**SOURCE MATERIAL:**
*****
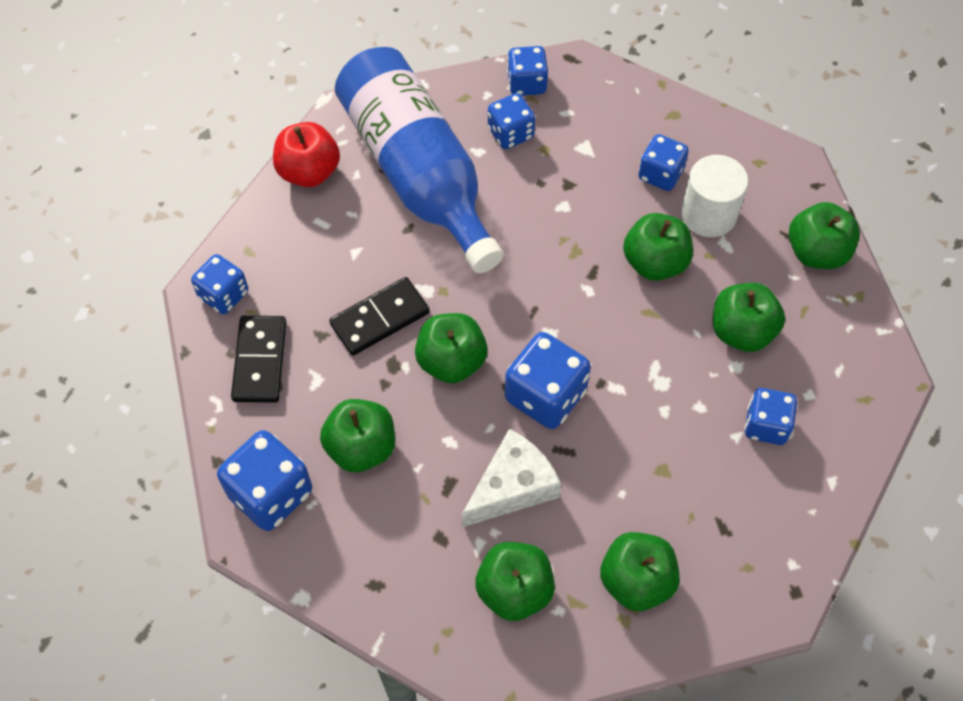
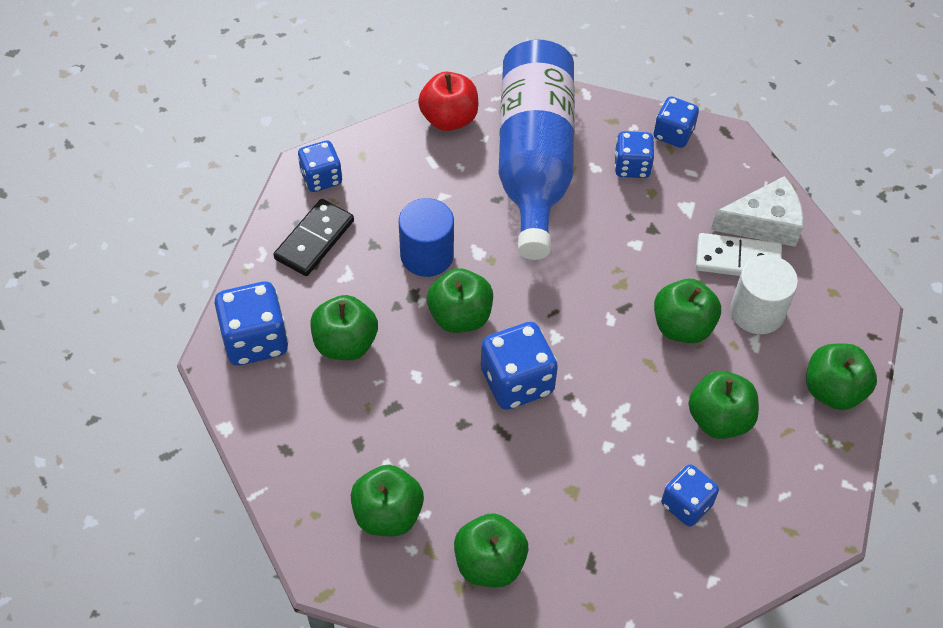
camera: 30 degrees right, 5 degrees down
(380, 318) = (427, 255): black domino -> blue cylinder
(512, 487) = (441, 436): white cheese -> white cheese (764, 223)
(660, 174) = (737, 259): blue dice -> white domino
*****
**WORK TO BE COMPLETED:** Output exactly what runs from the line with "(380, 318) = (427, 255): black" to the final line above, both lines included, and nothing else.

**RESULT:**
(380, 318) = (427, 255): black domino -> blue cylinder
(512, 487) = (441, 436): white cheese -> white cheese (764, 223)
(660, 174) = (737, 259): blue dice -> white domino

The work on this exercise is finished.